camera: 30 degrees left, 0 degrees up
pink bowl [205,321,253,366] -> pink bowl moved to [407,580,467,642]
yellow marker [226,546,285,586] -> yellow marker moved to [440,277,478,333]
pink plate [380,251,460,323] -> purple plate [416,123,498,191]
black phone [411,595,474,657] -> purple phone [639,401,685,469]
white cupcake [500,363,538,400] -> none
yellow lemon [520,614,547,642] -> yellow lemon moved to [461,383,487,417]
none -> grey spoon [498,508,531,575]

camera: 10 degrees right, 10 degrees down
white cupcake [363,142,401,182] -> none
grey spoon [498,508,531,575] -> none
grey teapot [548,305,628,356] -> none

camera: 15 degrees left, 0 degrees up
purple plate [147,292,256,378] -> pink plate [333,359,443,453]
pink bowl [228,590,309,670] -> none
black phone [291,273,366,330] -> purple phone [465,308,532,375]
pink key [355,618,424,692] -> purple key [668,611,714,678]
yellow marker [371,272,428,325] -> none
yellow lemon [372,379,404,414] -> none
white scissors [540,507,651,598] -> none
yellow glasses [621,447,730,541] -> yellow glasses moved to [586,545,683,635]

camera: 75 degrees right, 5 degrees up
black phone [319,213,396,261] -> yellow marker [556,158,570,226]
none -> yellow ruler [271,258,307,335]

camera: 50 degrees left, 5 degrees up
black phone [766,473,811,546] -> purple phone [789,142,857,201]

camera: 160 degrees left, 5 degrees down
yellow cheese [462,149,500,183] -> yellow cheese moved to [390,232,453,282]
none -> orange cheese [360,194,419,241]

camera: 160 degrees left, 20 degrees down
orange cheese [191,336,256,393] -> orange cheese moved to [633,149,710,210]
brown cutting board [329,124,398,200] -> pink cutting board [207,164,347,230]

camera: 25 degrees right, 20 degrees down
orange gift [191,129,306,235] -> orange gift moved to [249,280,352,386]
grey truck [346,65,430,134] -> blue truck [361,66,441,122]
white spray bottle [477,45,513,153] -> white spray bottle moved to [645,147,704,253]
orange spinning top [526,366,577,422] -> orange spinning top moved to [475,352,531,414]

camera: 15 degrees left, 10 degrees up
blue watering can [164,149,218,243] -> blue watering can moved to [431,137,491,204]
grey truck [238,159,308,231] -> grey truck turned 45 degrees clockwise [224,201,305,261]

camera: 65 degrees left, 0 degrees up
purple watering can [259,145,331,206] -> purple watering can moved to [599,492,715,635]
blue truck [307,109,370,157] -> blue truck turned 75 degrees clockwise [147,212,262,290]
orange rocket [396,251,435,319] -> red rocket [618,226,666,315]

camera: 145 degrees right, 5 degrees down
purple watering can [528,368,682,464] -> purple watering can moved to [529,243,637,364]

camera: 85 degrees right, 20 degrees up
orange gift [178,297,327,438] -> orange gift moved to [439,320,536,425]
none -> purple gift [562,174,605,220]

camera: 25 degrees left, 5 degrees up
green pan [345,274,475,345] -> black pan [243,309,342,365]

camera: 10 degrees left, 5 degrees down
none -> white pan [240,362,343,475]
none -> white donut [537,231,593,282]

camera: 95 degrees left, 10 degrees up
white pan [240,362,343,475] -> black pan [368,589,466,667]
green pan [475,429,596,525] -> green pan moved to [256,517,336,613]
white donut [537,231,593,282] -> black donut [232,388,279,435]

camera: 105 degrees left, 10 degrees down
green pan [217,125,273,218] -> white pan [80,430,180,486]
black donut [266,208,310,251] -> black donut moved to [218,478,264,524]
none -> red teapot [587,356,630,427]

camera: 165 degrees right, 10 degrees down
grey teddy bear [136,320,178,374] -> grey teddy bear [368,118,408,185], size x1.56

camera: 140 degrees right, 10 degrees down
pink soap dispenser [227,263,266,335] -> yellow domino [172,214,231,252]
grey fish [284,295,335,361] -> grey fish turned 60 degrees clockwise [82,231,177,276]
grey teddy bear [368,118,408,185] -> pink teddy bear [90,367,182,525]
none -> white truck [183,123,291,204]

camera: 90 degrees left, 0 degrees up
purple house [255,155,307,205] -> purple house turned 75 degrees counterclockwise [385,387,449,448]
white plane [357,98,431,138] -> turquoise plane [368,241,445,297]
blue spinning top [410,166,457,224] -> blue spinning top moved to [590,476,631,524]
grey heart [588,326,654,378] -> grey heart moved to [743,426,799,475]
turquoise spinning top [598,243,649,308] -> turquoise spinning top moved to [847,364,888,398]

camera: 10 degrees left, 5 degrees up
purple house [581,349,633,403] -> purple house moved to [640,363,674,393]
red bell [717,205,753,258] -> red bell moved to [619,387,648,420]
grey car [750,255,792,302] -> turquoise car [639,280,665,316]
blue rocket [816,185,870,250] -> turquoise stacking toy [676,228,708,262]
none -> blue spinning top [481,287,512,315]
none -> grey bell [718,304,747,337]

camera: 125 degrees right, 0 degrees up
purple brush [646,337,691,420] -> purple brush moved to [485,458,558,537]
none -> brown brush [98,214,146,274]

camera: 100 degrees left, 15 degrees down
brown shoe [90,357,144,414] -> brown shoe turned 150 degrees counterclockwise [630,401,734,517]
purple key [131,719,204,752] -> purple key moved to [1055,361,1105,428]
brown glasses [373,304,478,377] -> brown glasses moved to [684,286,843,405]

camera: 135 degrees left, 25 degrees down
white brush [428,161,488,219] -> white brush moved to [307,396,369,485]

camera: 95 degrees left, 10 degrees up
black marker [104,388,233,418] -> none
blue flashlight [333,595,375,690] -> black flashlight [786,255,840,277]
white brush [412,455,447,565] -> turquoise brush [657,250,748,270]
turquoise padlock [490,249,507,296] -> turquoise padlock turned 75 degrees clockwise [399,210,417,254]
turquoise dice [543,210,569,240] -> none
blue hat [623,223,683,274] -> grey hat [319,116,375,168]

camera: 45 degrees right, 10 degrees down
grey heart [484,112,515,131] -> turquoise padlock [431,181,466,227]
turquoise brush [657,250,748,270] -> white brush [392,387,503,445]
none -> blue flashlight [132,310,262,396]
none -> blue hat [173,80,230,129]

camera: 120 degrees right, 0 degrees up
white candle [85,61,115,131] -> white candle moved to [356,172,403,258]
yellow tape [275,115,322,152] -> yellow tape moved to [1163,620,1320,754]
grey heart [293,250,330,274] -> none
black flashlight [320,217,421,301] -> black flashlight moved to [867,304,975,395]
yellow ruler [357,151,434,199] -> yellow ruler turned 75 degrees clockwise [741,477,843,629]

···

### WHAT YOU HAVE TO DO
Reproduce each entry word for word.

### RESPONSE AREA
camera: 30 degrees left, 0 degrees up
pink bowl [205,321,253,366] -> pink bowl moved to [407,580,467,642]
yellow marker [226,546,285,586] -> yellow marker moved to [440,277,478,333]
pink plate [380,251,460,323] -> purple plate [416,123,498,191]
black phone [411,595,474,657] -> purple phone [639,401,685,469]
white cupcake [500,363,538,400] -> none
yellow lemon [520,614,547,642] -> yellow lemon moved to [461,383,487,417]
none -> grey spoon [498,508,531,575]

camera: 10 degrees right, 10 degrees down
white cupcake [363,142,401,182] -> none
grey spoon [498,508,531,575] -> none
grey teapot [548,305,628,356] -> none

camera: 15 degrees left, 0 degrees up
purple plate [147,292,256,378] -> pink plate [333,359,443,453]
pink bowl [228,590,309,670] -> none
black phone [291,273,366,330] -> purple phone [465,308,532,375]
pink key [355,618,424,692] -> purple key [668,611,714,678]
yellow marker [371,272,428,325] -> none
yellow lemon [372,379,404,414] -> none
white scissors [540,507,651,598] -> none
yellow glasses [621,447,730,541] -> yellow glasses moved to [586,545,683,635]

camera: 75 degrees right, 5 degrees up
black phone [319,213,396,261] -> yellow marker [556,158,570,226]
none -> yellow ruler [271,258,307,335]

camera: 50 degrees left, 5 degrees up
black phone [766,473,811,546] -> purple phone [789,142,857,201]

camera: 160 degrees left, 5 degrees down
yellow cheese [462,149,500,183] -> yellow cheese moved to [390,232,453,282]
none -> orange cheese [360,194,419,241]

camera: 160 degrees left, 20 degrees down
orange cheese [191,336,256,393] -> orange cheese moved to [633,149,710,210]
brown cutting board [329,124,398,200] -> pink cutting board [207,164,347,230]

camera: 25 degrees right, 20 degrees down
orange gift [191,129,306,235] -> orange gift moved to [249,280,352,386]
grey truck [346,65,430,134] -> blue truck [361,66,441,122]
white spray bottle [477,45,513,153] -> white spray bottle moved to [645,147,704,253]
orange spinning top [526,366,577,422] -> orange spinning top moved to [475,352,531,414]

camera: 15 degrees left, 10 degrees up
blue watering can [164,149,218,243] -> blue watering can moved to [431,137,491,204]
grey truck [238,159,308,231] -> grey truck turned 45 degrees clockwise [224,201,305,261]

camera: 65 degrees left, 0 degrees up
purple watering can [259,145,331,206] -> purple watering can moved to [599,492,715,635]
blue truck [307,109,370,157] -> blue truck turned 75 degrees clockwise [147,212,262,290]
orange rocket [396,251,435,319] -> red rocket [618,226,666,315]

camera: 145 degrees right, 5 degrees down
purple watering can [528,368,682,464] -> purple watering can moved to [529,243,637,364]

camera: 85 degrees right, 20 degrees up
orange gift [178,297,327,438] -> orange gift moved to [439,320,536,425]
none -> purple gift [562,174,605,220]

camera: 25 degrees left, 5 degrees up
green pan [345,274,475,345] -> black pan [243,309,342,365]

camera: 10 degrees left, 5 degrees down
none -> white pan [240,362,343,475]
none -> white donut [537,231,593,282]

camera: 95 degrees left, 10 degrees up
white pan [240,362,343,475] -> black pan [368,589,466,667]
green pan [475,429,596,525] -> green pan moved to [256,517,336,613]
white donut [537,231,593,282] -> black donut [232,388,279,435]

camera: 105 degrees left, 10 degrees down
green pan [217,125,273,218] -> white pan [80,430,180,486]
black donut [266,208,310,251] -> black donut moved to [218,478,264,524]
none -> red teapot [587,356,630,427]

camera: 165 degrees right, 10 degrees down
grey teddy bear [136,320,178,374] -> grey teddy bear [368,118,408,185], size x1.56

camera: 140 degrees right, 10 degrees down
pink soap dispenser [227,263,266,335] -> yellow domino [172,214,231,252]
grey fish [284,295,335,361] -> grey fish turned 60 degrees clockwise [82,231,177,276]
grey teddy bear [368,118,408,185] -> pink teddy bear [90,367,182,525]
none -> white truck [183,123,291,204]

camera: 90 degrees left, 0 degrees up
purple house [255,155,307,205] -> purple house turned 75 degrees counterclockwise [385,387,449,448]
white plane [357,98,431,138] -> turquoise plane [368,241,445,297]
blue spinning top [410,166,457,224] -> blue spinning top moved to [590,476,631,524]
grey heart [588,326,654,378] -> grey heart moved to [743,426,799,475]
turquoise spinning top [598,243,649,308] -> turquoise spinning top moved to [847,364,888,398]

camera: 10 degrees left, 5 degrees up
purple house [581,349,633,403] -> purple house moved to [640,363,674,393]
red bell [717,205,753,258] -> red bell moved to [619,387,648,420]
grey car [750,255,792,302] -> turquoise car [639,280,665,316]
blue rocket [816,185,870,250] -> turquoise stacking toy [676,228,708,262]
none -> blue spinning top [481,287,512,315]
none -> grey bell [718,304,747,337]

camera: 125 degrees right, 0 degrees up
purple brush [646,337,691,420] -> purple brush moved to [485,458,558,537]
none -> brown brush [98,214,146,274]

camera: 100 degrees left, 15 degrees down
brown shoe [90,357,144,414] -> brown shoe turned 150 degrees counterclockwise [630,401,734,517]
purple key [131,719,204,752] -> purple key moved to [1055,361,1105,428]
brown glasses [373,304,478,377] -> brown glasses moved to [684,286,843,405]

camera: 135 degrees left, 25 degrees down
white brush [428,161,488,219] -> white brush moved to [307,396,369,485]

camera: 95 degrees left, 10 degrees up
black marker [104,388,233,418] -> none
blue flashlight [333,595,375,690] -> black flashlight [786,255,840,277]
white brush [412,455,447,565] -> turquoise brush [657,250,748,270]
turquoise padlock [490,249,507,296] -> turquoise padlock turned 75 degrees clockwise [399,210,417,254]
turquoise dice [543,210,569,240] -> none
blue hat [623,223,683,274] -> grey hat [319,116,375,168]

camera: 45 degrees right, 10 degrees down
grey heart [484,112,515,131] -> turquoise padlock [431,181,466,227]
turquoise brush [657,250,748,270] -> white brush [392,387,503,445]
none -> blue flashlight [132,310,262,396]
none -> blue hat [173,80,230,129]

camera: 120 degrees right, 0 degrees up
white candle [85,61,115,131] -> white candle moved to [356,172,403,258]
yellow tape [275,115,322,152] -> yellow tape moved to [1163,620,1320,754]
grey heart [293,250,330,274] -> none
black flashlight [320,217,421,301] -> black flashlight moved to [867,304,975,395]
yellow ruler [357,151,434,199] -> yellow ruler turned 75 degrees clockwise [741,477,843,629]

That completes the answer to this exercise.